--- BEGIN GIVEN INFORMATION ---

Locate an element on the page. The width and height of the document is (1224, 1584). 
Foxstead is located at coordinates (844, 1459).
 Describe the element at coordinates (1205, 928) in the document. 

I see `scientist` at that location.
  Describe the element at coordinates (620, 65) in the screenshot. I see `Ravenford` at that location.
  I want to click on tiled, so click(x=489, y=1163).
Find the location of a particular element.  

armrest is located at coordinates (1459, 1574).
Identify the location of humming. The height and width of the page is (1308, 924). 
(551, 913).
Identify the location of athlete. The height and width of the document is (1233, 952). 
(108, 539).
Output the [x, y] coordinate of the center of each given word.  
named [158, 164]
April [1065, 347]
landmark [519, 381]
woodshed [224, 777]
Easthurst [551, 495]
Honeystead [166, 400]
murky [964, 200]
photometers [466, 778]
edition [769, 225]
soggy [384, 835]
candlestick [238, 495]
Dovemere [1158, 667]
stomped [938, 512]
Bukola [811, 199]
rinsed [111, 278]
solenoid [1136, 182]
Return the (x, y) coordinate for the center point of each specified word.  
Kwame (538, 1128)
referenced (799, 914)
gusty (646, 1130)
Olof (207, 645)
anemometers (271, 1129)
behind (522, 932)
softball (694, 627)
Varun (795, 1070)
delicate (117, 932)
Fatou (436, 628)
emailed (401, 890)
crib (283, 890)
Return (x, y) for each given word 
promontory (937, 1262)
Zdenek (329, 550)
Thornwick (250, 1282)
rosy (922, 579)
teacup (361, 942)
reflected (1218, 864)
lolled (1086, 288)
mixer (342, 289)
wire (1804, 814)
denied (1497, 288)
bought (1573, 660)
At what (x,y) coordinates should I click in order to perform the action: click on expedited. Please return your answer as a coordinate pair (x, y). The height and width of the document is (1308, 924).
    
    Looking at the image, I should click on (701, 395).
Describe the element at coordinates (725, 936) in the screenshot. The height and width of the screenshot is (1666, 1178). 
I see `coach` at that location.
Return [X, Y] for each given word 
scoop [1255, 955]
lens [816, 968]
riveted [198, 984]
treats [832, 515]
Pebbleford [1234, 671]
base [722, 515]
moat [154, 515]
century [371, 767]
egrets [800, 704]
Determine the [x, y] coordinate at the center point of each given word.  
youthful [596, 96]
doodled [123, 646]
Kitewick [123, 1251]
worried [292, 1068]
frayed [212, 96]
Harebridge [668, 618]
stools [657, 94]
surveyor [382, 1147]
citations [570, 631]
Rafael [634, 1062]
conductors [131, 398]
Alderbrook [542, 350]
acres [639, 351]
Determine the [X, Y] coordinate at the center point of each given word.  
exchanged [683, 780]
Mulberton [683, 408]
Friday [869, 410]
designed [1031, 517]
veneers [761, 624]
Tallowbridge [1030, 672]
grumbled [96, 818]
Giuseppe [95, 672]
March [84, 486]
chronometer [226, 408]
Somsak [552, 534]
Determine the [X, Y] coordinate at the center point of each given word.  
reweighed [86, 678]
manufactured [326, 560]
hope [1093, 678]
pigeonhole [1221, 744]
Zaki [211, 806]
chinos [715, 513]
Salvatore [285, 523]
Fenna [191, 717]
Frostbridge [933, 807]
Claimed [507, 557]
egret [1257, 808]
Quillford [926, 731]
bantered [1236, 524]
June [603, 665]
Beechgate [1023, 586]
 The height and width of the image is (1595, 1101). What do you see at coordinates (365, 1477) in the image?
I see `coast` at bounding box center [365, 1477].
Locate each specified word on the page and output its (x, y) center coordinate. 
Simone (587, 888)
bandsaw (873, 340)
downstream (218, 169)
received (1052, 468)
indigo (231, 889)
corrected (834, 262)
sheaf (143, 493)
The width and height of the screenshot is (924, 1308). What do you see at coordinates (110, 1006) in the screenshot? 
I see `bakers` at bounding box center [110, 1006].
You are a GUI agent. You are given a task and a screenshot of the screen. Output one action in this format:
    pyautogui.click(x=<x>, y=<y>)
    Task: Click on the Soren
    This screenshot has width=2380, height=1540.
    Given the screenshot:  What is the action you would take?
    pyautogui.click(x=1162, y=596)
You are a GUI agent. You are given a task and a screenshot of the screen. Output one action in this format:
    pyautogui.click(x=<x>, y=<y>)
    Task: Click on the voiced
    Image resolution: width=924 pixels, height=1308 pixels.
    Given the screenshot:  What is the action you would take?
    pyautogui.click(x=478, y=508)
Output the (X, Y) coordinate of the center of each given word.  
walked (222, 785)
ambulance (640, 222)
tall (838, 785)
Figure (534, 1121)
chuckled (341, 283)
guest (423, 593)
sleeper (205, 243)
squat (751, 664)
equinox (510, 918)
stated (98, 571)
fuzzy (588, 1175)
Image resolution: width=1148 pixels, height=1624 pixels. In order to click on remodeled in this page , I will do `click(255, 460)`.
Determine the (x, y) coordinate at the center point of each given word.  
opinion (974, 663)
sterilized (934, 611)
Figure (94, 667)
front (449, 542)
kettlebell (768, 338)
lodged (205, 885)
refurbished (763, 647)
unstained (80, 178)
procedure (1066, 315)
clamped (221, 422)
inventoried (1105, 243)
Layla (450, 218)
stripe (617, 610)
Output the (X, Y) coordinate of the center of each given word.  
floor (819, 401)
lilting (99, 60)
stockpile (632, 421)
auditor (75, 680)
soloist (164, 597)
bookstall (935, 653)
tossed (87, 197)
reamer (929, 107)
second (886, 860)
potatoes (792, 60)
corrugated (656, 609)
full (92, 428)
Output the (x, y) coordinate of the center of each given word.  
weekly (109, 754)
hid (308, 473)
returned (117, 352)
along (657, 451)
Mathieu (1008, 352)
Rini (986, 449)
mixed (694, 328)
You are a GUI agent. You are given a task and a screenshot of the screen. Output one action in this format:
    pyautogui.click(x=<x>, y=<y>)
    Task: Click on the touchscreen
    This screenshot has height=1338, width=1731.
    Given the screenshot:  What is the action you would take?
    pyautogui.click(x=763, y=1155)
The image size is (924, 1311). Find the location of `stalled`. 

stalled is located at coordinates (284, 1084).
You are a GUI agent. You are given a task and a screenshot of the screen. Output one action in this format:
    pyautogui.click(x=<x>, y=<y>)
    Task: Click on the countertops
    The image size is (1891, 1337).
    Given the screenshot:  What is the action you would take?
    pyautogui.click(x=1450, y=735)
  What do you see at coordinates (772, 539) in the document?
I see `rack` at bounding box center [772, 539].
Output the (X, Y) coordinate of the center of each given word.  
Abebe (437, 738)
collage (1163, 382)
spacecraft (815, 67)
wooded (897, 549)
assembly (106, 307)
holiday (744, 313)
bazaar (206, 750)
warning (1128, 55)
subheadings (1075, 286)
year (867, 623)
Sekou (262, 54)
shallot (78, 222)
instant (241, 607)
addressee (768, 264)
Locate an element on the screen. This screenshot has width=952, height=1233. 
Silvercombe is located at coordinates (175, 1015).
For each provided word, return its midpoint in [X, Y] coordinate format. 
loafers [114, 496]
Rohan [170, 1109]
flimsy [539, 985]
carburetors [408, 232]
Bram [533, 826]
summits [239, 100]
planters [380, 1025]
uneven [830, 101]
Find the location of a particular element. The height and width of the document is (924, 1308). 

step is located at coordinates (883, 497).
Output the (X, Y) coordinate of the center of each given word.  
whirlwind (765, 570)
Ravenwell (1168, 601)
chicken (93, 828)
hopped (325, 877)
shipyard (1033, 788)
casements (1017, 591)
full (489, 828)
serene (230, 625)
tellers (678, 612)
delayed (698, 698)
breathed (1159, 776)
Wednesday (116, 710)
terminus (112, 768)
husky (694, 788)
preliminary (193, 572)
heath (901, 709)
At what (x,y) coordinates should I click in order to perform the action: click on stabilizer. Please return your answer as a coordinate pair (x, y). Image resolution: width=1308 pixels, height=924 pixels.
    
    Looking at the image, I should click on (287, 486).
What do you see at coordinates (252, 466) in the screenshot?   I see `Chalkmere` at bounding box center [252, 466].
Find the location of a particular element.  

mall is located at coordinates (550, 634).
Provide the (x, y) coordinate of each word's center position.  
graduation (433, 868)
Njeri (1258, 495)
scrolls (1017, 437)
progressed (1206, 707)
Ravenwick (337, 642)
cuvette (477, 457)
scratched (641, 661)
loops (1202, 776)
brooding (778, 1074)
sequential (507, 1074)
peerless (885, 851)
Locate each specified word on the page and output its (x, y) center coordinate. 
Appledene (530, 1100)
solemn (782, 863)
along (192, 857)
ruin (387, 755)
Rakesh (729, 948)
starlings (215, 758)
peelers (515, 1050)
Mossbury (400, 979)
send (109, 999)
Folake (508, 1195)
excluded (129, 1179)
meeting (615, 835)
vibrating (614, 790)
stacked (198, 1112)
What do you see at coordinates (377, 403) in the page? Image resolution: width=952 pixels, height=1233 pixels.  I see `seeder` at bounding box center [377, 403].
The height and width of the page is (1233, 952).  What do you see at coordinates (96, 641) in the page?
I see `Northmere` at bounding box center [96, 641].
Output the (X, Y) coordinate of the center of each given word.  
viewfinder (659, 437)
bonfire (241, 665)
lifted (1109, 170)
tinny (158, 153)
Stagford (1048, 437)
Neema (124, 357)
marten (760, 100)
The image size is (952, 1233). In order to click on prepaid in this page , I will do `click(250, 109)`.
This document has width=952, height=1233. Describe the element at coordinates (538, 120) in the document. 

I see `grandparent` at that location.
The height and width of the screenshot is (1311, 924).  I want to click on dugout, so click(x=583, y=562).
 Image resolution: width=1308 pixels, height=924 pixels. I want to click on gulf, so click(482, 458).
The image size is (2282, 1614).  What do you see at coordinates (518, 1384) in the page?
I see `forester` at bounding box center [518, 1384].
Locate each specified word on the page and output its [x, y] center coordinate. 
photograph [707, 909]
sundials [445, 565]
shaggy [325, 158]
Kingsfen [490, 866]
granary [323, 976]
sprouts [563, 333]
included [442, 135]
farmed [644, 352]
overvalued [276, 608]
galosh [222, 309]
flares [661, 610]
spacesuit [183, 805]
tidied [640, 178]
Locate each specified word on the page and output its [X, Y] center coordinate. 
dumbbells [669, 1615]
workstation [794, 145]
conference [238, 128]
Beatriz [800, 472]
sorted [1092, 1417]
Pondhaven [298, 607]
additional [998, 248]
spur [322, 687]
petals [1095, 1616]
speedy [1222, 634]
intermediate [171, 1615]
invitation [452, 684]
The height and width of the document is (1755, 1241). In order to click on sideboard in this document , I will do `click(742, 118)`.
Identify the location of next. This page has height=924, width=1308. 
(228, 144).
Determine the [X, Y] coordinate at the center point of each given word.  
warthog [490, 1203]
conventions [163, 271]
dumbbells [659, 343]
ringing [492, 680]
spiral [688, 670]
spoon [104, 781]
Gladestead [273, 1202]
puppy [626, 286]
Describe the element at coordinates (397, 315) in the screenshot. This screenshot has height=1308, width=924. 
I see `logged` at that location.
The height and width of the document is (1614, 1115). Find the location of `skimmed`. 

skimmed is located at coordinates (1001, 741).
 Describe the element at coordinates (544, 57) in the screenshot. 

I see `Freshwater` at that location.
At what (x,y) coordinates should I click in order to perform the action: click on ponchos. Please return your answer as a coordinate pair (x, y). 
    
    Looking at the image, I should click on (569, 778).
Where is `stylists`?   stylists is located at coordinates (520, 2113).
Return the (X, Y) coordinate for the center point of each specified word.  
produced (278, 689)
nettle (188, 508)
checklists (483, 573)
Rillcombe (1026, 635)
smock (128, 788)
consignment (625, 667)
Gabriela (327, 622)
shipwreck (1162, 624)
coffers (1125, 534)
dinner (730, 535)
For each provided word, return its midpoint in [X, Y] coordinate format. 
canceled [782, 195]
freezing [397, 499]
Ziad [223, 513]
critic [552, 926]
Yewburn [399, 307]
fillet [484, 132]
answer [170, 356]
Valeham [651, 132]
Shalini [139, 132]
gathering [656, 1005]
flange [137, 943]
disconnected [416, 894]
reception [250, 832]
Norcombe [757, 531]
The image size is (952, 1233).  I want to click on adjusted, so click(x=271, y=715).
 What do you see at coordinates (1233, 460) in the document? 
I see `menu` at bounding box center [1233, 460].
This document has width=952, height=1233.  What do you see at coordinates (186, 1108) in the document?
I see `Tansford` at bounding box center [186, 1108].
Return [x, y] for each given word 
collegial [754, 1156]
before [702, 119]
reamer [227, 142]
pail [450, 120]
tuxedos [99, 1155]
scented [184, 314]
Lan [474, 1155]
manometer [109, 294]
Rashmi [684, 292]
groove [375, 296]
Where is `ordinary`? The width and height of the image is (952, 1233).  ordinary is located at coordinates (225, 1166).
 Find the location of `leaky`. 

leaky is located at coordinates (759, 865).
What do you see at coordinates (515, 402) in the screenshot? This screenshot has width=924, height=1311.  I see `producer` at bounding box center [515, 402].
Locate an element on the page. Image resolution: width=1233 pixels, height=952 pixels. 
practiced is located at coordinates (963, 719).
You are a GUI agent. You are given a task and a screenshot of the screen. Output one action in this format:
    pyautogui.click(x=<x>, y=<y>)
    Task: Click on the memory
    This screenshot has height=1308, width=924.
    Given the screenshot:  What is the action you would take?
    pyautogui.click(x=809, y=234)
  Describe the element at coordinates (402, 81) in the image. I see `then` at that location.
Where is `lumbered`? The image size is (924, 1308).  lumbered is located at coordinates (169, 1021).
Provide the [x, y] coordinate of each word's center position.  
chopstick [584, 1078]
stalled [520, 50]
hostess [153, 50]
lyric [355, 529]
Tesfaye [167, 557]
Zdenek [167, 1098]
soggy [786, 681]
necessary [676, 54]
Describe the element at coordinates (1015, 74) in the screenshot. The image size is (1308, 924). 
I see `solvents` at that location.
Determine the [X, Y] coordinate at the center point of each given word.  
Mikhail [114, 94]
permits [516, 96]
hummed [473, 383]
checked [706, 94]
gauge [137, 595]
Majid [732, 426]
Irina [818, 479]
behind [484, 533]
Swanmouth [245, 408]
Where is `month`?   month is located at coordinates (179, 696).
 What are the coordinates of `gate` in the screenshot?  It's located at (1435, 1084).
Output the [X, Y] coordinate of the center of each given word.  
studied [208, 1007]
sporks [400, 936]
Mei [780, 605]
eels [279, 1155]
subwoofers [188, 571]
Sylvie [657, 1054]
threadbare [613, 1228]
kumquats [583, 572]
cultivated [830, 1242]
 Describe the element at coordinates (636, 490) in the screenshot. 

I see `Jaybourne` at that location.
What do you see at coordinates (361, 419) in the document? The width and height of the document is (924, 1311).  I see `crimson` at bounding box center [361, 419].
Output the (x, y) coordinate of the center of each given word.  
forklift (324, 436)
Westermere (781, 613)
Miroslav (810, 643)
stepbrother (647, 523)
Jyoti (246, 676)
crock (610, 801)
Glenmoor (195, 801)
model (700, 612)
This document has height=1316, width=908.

--- END GIVEN INFORMATION ---

§ **TO DO**: Can you copy out the records word for word, starting with the line that contains "starlings (215, 758)" and ending with the line that contains "marten (760, 100)", both of those lines included?

§ **EXERCISE RESPONSE**:
starlings (215, 758)
peelers (515, 1050)
Mossbury (400, 979)
send (109, 999)
Folake (508, 1195)
excluded (129, 1179)
meeting (615, 835)
vibrating (614, 790)
stacked (198, 1112)
What do you see at coordinates (377, 403) in the page? Image resolution: width=952 pixels, height=1233 pixels.  I see `seeder` at bounding box center [377, 403].
The height and width of the page is (1233, 952).  What do you see at coordinates (96, 641) in the page?
I see `Northmere` at bounding box center [96, 641].
Output the (X, Y) coordinate of the center of each given word.  
viewfinder (659, 437)
bonfire (241, 665)
lifted (1109, 170)
tinny (158, 153)
Stagford (1048, 437)
Neema (124, 357)
marten (760, 100)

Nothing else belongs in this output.